*** Stored data Section Begins ***

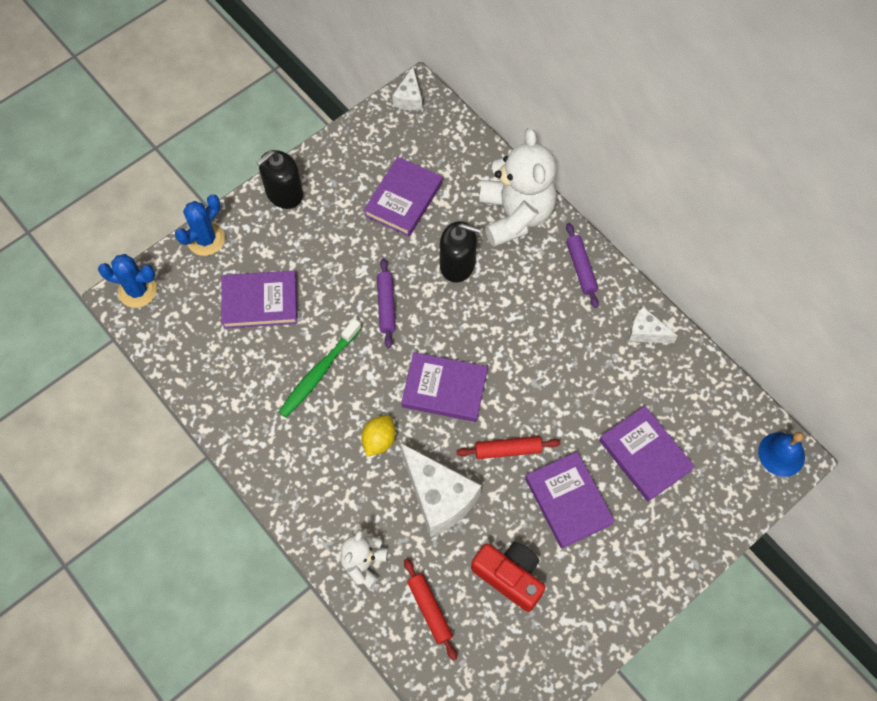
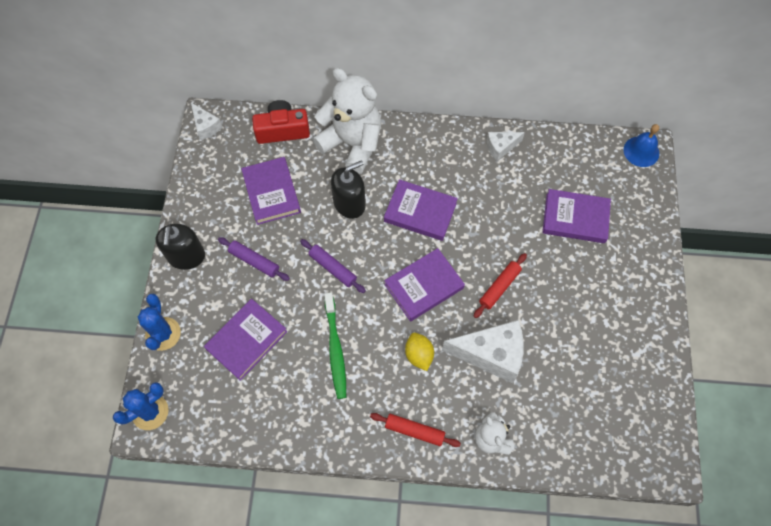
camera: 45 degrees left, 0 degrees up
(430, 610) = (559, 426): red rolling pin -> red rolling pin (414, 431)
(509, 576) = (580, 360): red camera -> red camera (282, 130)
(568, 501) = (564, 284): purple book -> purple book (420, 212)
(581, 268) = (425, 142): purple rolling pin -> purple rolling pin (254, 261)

*** Stored data Section Ends ***

Exercise ▸ In the entries above, find lines with "camera" and copy each.

Response ▸
camera: 45 degrees left, 0 degrees up
(509, 576) = (580, 360): red camera -> red camera (282, 130)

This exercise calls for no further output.